- **DESCRIPTION OF THE TASK**:
A copy is needed of each line in the records that has the word "turned".

- **TASK MATERIAL**:

::::

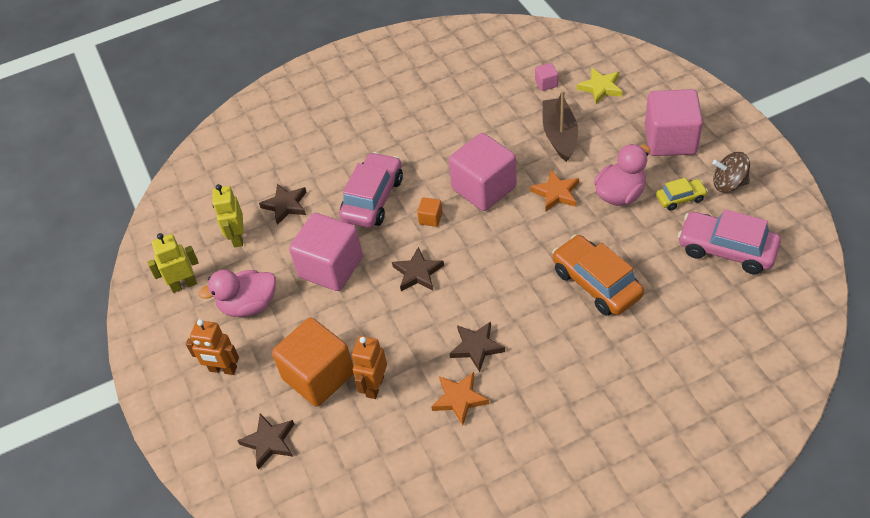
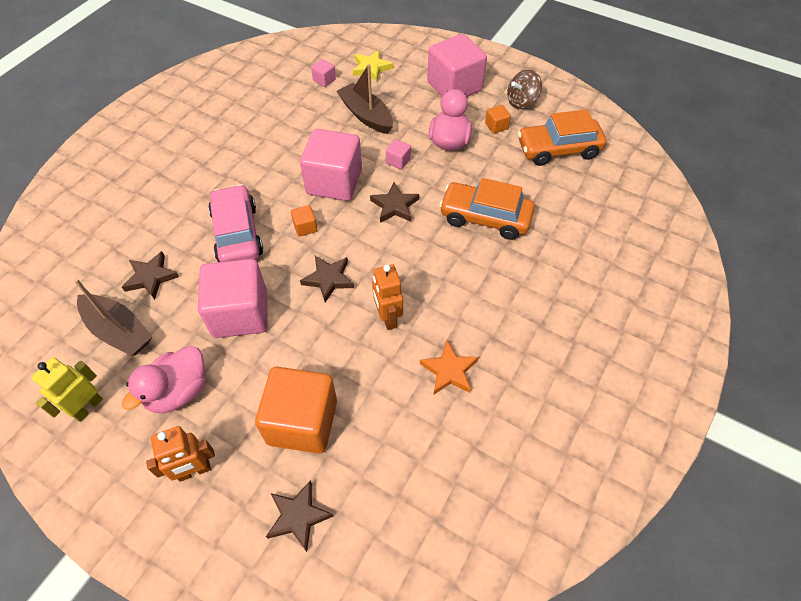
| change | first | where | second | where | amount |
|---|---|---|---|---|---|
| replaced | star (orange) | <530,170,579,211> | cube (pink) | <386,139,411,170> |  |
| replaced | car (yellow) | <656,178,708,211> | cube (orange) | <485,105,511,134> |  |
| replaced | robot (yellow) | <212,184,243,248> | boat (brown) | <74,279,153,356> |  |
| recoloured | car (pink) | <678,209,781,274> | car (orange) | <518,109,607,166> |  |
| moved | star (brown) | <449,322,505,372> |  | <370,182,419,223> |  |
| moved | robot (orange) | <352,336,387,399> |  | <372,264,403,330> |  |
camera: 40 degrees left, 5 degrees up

::::

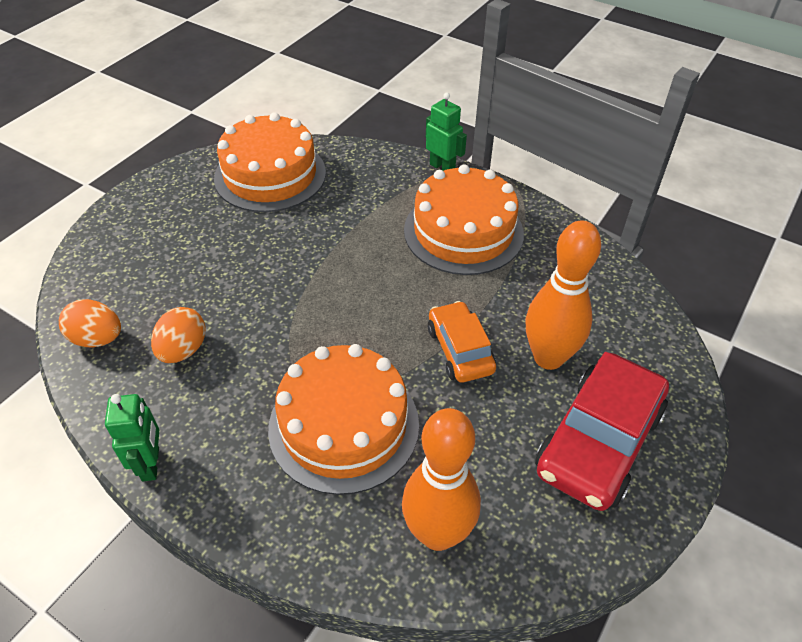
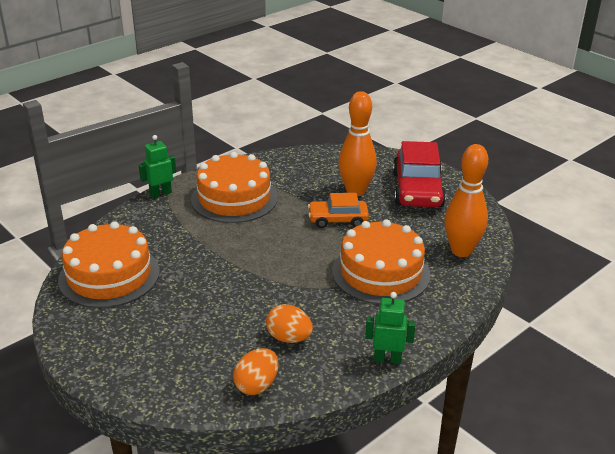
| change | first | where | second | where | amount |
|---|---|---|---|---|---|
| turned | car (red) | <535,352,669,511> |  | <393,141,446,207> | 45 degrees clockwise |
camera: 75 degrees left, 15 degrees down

::::

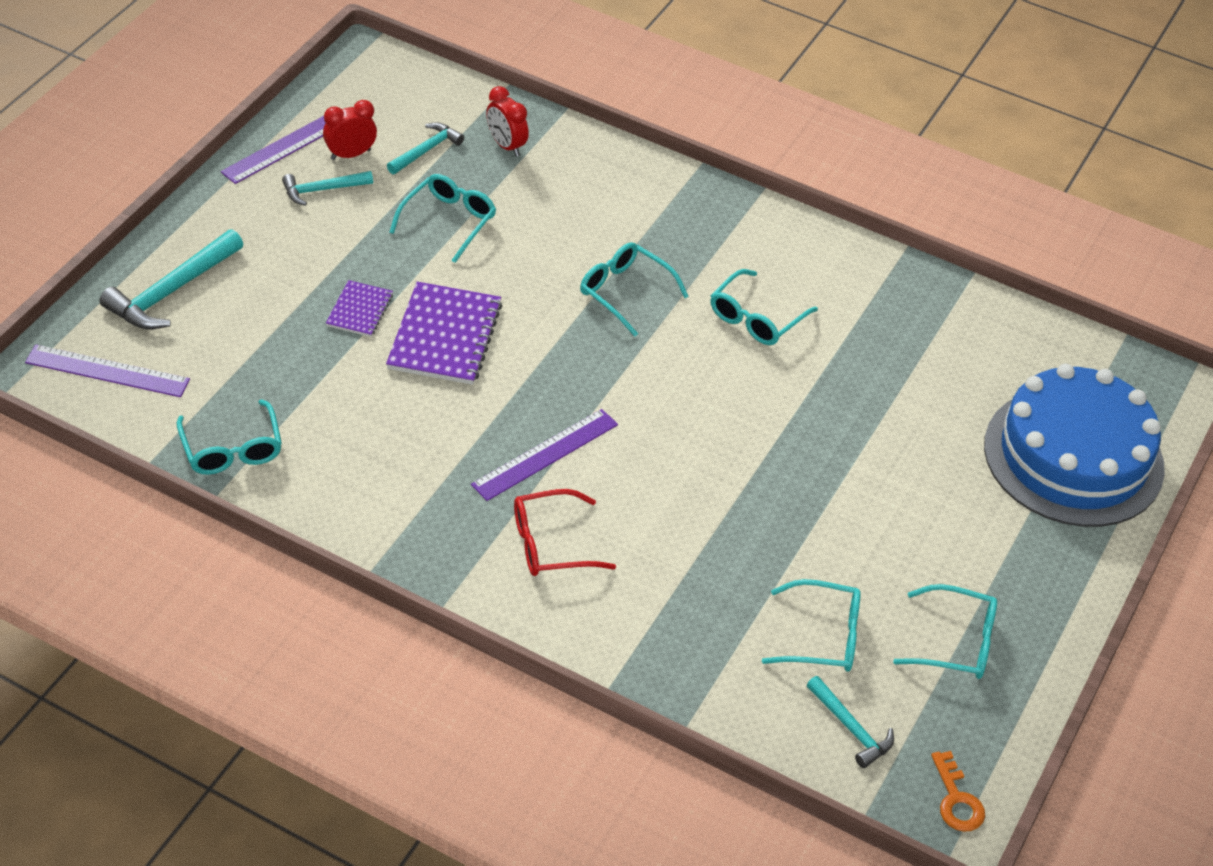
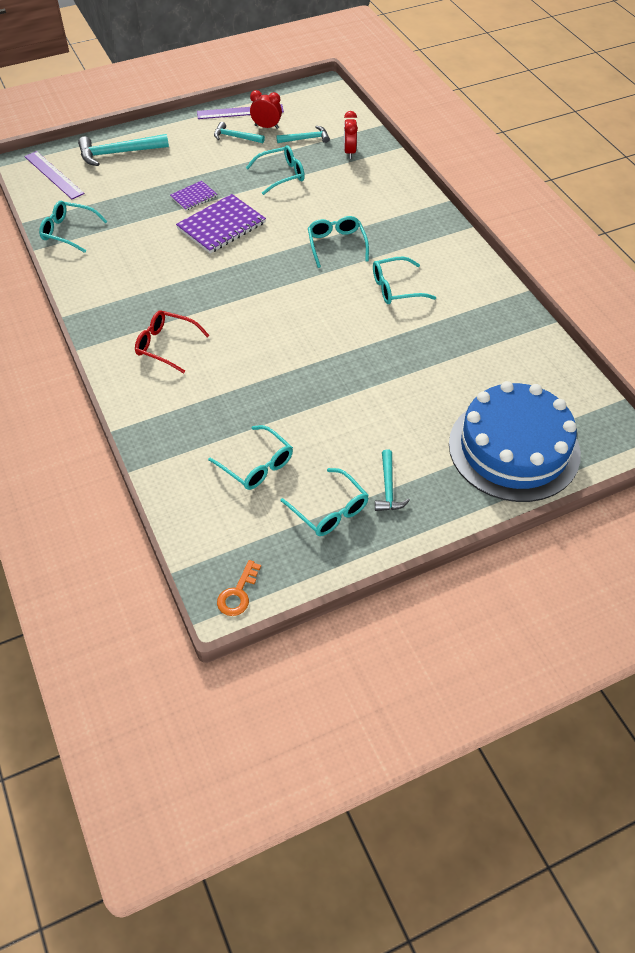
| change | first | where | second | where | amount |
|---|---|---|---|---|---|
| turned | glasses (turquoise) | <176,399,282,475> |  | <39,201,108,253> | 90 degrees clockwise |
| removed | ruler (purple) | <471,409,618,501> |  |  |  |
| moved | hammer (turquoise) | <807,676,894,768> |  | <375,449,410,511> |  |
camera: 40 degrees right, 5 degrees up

::::

- **EXERCISE RESPONSE**:
| turned | car (red) | <535,352,669,511> |  | <393,141,446,207> | 45 degrees clockwise |
| turned | glasses (turquoise) | <176,399,282,475> |  | <39,201,108,253> | 90 degrees clockwise |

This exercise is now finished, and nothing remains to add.